Start of Block

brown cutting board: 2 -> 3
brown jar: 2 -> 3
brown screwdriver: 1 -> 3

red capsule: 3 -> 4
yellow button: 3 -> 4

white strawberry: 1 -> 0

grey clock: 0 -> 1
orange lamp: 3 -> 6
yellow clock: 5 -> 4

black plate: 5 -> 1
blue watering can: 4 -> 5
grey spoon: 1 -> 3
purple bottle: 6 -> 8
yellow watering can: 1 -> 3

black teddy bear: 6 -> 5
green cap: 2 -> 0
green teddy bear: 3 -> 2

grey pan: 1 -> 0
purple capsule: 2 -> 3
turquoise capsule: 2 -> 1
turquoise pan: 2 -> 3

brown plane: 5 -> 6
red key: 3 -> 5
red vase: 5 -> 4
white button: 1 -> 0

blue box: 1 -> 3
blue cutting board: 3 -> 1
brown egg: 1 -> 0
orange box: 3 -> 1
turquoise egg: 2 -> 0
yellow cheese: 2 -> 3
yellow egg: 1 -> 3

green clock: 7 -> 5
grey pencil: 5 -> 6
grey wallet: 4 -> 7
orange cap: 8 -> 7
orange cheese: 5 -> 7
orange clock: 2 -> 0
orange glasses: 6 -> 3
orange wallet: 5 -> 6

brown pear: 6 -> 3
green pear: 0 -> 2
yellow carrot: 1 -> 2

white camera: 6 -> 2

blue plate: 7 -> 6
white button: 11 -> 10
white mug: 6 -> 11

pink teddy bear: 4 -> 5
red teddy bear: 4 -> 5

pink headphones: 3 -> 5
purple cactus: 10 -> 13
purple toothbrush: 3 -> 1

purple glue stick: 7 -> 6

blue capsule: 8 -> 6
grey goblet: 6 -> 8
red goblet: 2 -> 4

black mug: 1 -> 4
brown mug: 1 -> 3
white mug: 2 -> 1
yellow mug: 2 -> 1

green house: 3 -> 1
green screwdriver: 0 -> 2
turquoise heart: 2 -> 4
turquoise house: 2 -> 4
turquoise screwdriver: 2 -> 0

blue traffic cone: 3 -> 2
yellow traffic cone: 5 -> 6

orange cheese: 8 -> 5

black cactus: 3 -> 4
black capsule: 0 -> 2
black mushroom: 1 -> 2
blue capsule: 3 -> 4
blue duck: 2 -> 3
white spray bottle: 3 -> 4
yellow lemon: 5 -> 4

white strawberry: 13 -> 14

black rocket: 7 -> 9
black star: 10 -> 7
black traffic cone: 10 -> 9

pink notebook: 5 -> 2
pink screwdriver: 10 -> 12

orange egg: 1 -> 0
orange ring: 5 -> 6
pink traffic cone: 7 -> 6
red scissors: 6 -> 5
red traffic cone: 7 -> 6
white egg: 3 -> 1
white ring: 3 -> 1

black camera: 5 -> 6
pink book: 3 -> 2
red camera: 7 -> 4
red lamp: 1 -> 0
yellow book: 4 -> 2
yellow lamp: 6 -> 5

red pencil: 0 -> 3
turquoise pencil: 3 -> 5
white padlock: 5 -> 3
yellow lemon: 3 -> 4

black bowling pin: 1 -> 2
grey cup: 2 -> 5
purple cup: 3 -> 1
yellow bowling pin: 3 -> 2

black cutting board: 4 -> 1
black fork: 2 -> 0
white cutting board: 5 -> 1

End of Block

All records above need to be set down again exactly as written.

brown cutting board: 2 -> 3
brown jar: 2 -> 3
brown screwdriver: 1 -> 3

red capsule: 3 -> 4
yellow button: 3 -> 4

white strawberry: 1 -> 0

grey clock: 0 -> 1
orange lamp: 3 -> 6
yellow clock: 5 -> 4

black plate: 5 -> 1
blue watering can: 4 -> 5
grey spoon: 1 -> 3
purple bottle: 6 -> 8
yellow watering can: 1 -> 3

black teddy bear: 6 -> 5
green cap: 2 -> 0
green teddy bear: 3 -> 2

grey pan: 1 -> 0
purple capsule: 2 -> 3
turquoise capsule: 2 -> 1
turquoise pan: 2 -> 3

brown plane: 5 -> 6
red key: 3 -> 5
red vase: 5 -> 4
white button: 1 -> 0

blue box: 1 -> 3
blue cutting board: 3 -> 1
brown egg: 1 -> 0
orange box: 3 -> 1
turquoise egg: 2 -> 0
yellow cheese: 2 -> 3
yellow egg: 1 -> 3

green clock: 7 -> 5
grey pencil: 5 -> 6
grey wallet: 4 -> 7
orange cap: 8 -> 7
orange cheese: 5 -> 7
orange clock: 2 -> 0
orange glasses: 6 -> 3
orange wallet: 5 -> 6

brown pear: 6 -> 3
green pear: 0 -> 2
yellow carrot: 1 -> 2

white camera: 6 -> 2

blue plate: 7 -> 6
white button: 11 -> 10
white mug: 6 -> 11

pink teddy bear: 4 -> 5
red teddy bear: 4 -> 5

pink headphones: 3 -> 5
purple cactus: 10 -> 13
purple toothbrush: 3 -> 1

purple glue stick: 7 -> 6

blue capsule: 8 -> 6
grey goblet: 6 -> 8
red goblet: 2 -> 4

black mug: 1 -> 4
brown mug: 1 -> 3
white mug: 2 -> 1
yellow mug: 2 -> 1

green house: 3 -> 1
green screwdriver: 0 -> 2
turquoise heart: 2 -> 4
turquoise house: 2 -> 4
turquoise screwdriver: 2 -> 0

blue traffic cone: 3 -> 2
yellow traffic cone: 5 -> 6

orange cheese: 8 -> 5

black cactus: 3 -> 4
black capsule: 0 -> 2
black mushroom: 1 -> 2
blue capsule: 3 -> 4
blue duck: 2 -> 3
white spray bottle: 3 -> 4
yellow lemon: 5 -> 4

white strawberry: 13 -> 14

black rocket: 7 -> 9
black star: 10 -> 7
black traffic cone: 10 -> 9

pink notebook: 5 -> 2
pink screwdriver: 10 -> 12

orange egg: 1 -> 0
orange ring: 5 -> 6
pink traffic cone: 7 -> 6
red scissors: 6 -> 5
red traffic cone: 7 -> 6
white egg: 3 -> 1
white ring: 3 -> 1

black camera: 5 -> 6
pink book: 3 -> 2
red camera: 7 -> 4
red lamp: 1 -> 0
yellow book: 4 -> 2
yellow lamp: 6 -> 5

red pencil: 0 -> 3
turquoise pencil: 3 -> 5
white padlock: 5 -> 3
yellow lemon: 3 -> 4

black bowling pin: 1 -> 2
grey cup: 2 -> 5
purple cup: 3 -> 1
yellow bowling pin: 3 -> 2

black cutting board: 4 -> 1
black fork: 2 -> 0
white cutting board: 5 -> 1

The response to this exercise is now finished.